● **Exercise requirements**
In the lines below, find the one that contains "blue light bulb: 2 -> 7" and write it out exactly, along with every line that follows it.

● **Raw data**
::::::

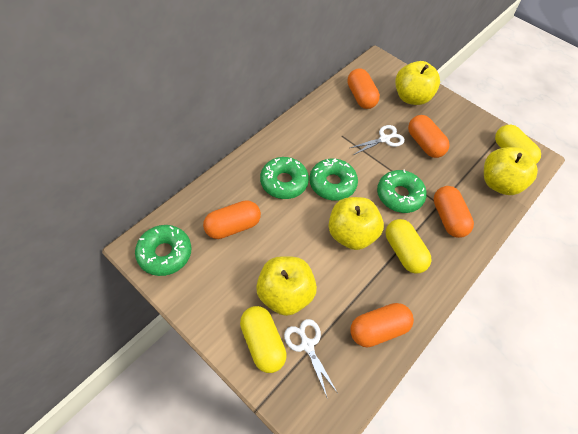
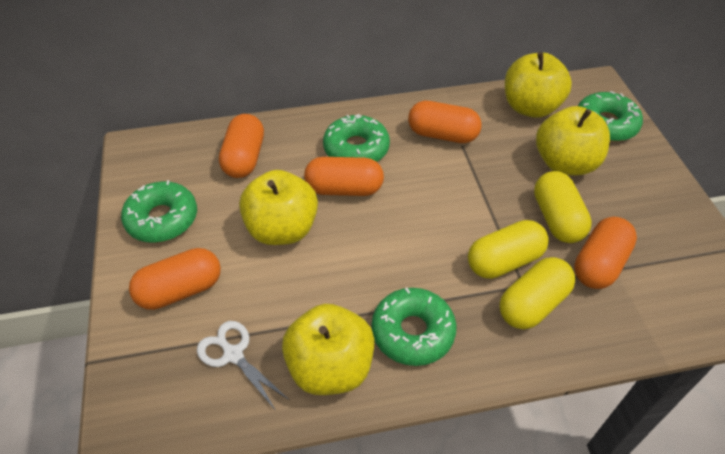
white scissors: 2 -> 1

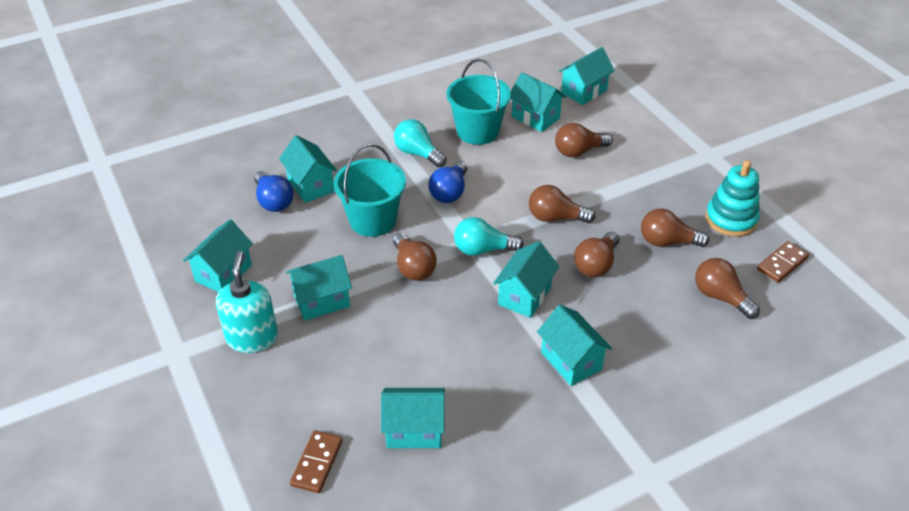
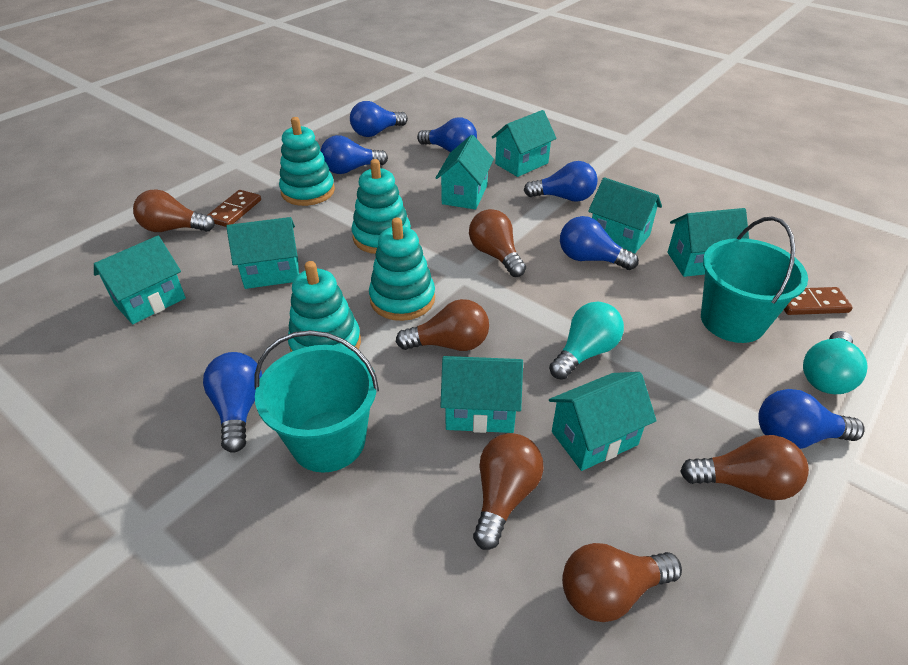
blue light bulb: 2 -> 7
turquoise soap dispenser: 1 -> 0
turquoise stacking toy: 1 -> 4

::::::

● **Response for this exercise**
blue light bulb: 2 -> 7
turquoise soap dispenser: 1 -> 0
turquoise stacking toy: 1 -> 4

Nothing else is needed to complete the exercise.